→ **DATA UNDER STUDY**
==================================================
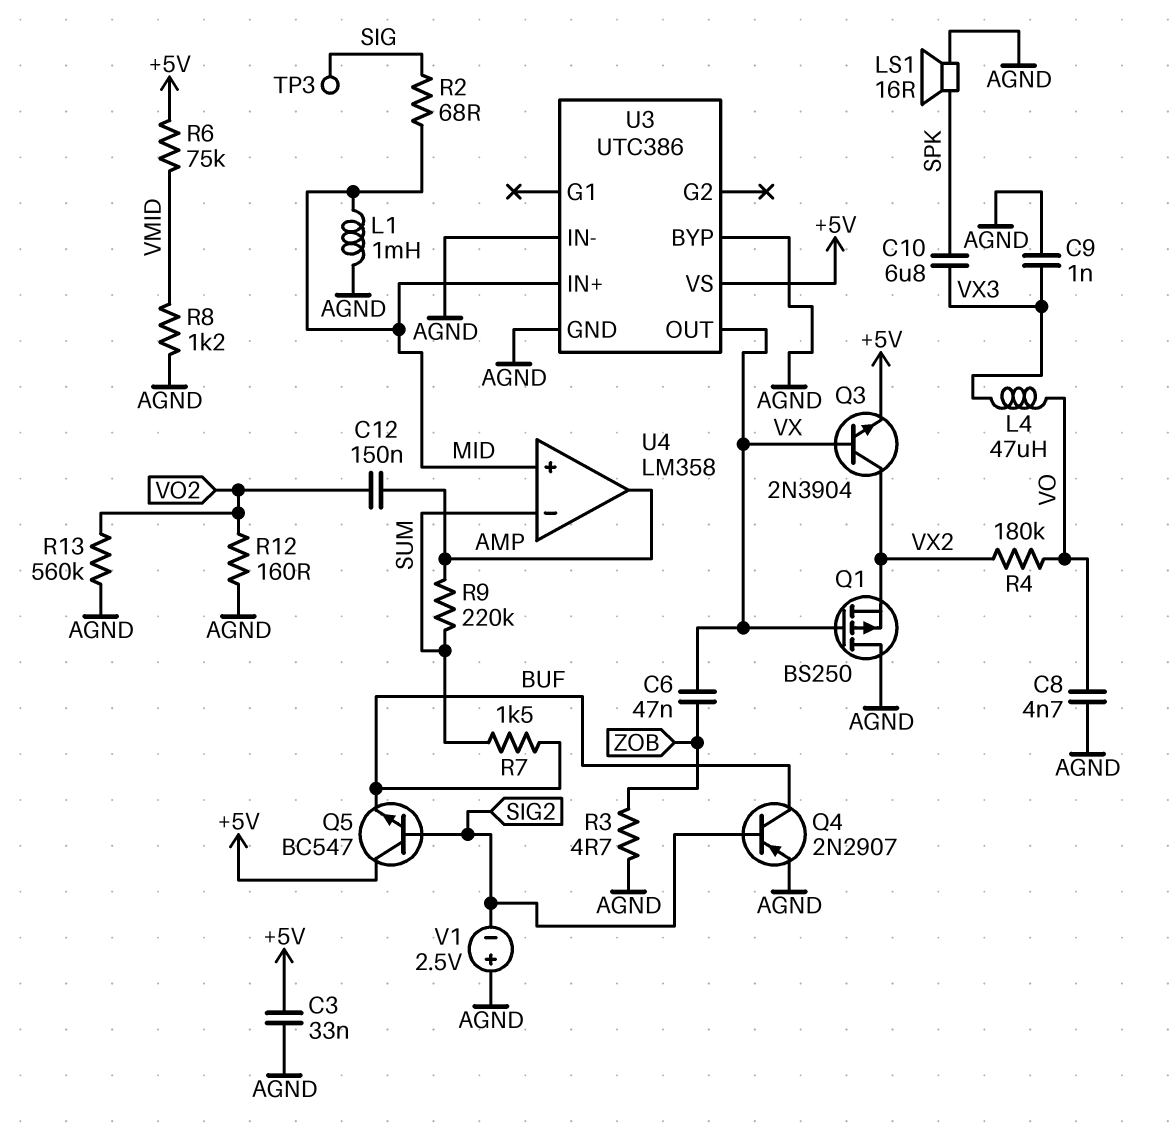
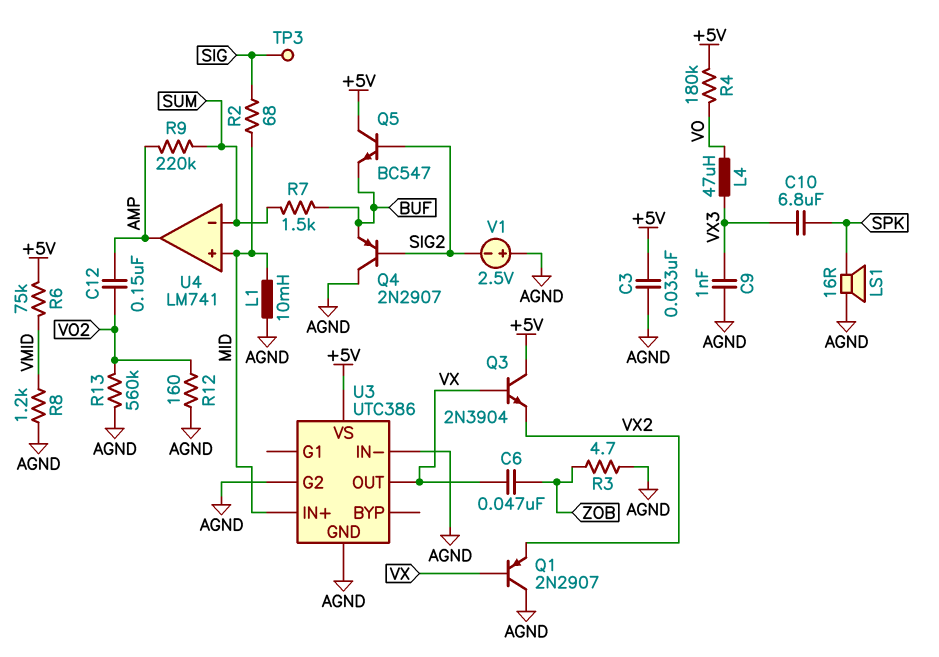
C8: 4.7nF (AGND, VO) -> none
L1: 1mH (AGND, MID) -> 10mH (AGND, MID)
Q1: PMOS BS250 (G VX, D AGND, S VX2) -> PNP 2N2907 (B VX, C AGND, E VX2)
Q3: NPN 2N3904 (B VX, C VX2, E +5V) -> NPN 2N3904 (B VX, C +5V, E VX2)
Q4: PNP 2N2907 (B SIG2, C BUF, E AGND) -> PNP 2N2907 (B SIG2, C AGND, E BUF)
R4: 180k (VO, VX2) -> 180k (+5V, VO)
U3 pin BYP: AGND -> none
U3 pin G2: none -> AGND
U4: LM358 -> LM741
==================================================
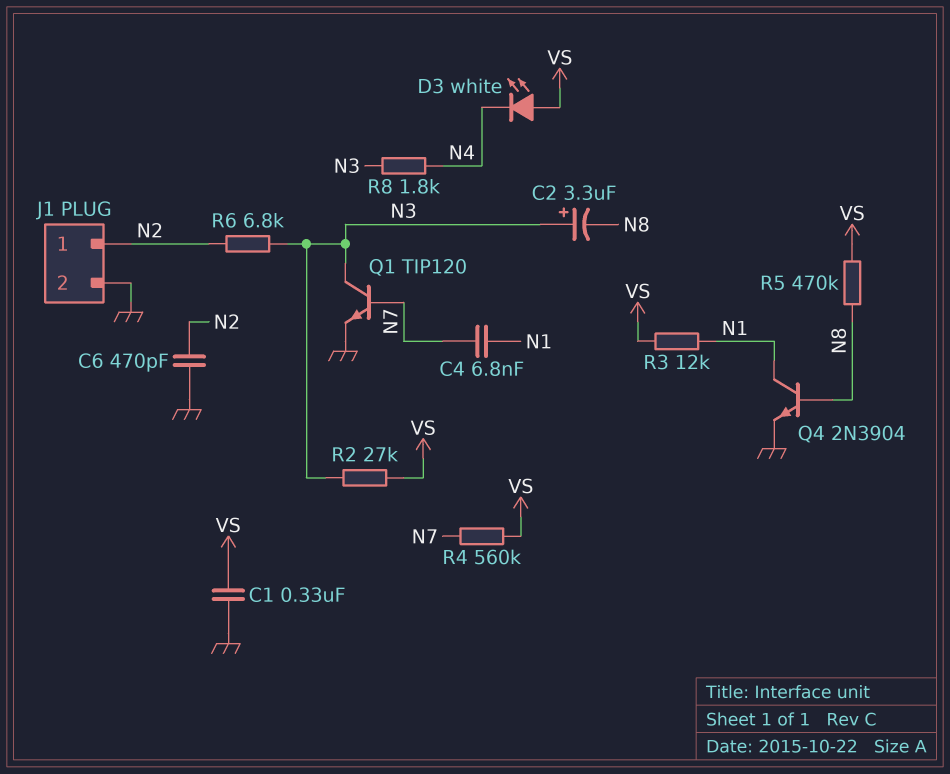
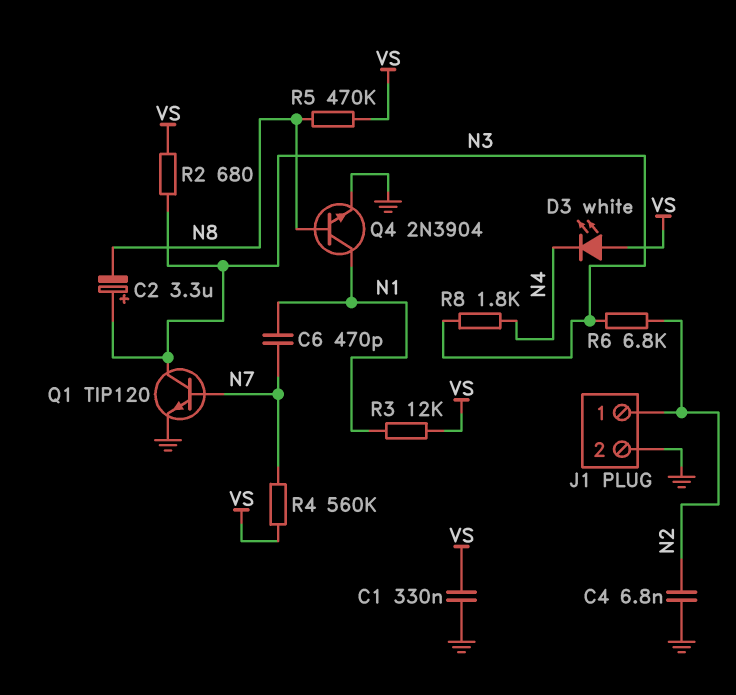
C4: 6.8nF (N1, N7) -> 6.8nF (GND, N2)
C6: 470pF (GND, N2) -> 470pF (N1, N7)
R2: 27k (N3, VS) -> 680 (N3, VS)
==================================================
Taking the listing above as the source, transcribe only the lines starting at the line with "C8: 4.7nF (AGND, VO) -> none" and going through the line with "U4: LM358 -> LM741", unaltered and with both ends included.

C8: 4.7nF (AGND, VO) -> none
L1: 1mH (AGND, MID) -> 10mH (AGND, MID)
Q1: PMOS BS250 (G VX, D AGND, S VX2) -> PNP 2N2907 (B VX, C AGND, E VX2)
Q3: NPN 2N3904 (B VX, C VX2, E +5V) -> NPN 2N3904 (B VX, C +5V, E VX2)
Q4: PNP 2N2907 (B SIG2, C BUF, E AGND) -> PNP 2N2907 (B SIG2, C AGND, E BUF)
R4: 180k (VO, VX2) -> 180k (+5V, VO)
U3 pin BYP: AGND -> none
U3 pin G2: none -> AGND
U4: LM358 -> LM741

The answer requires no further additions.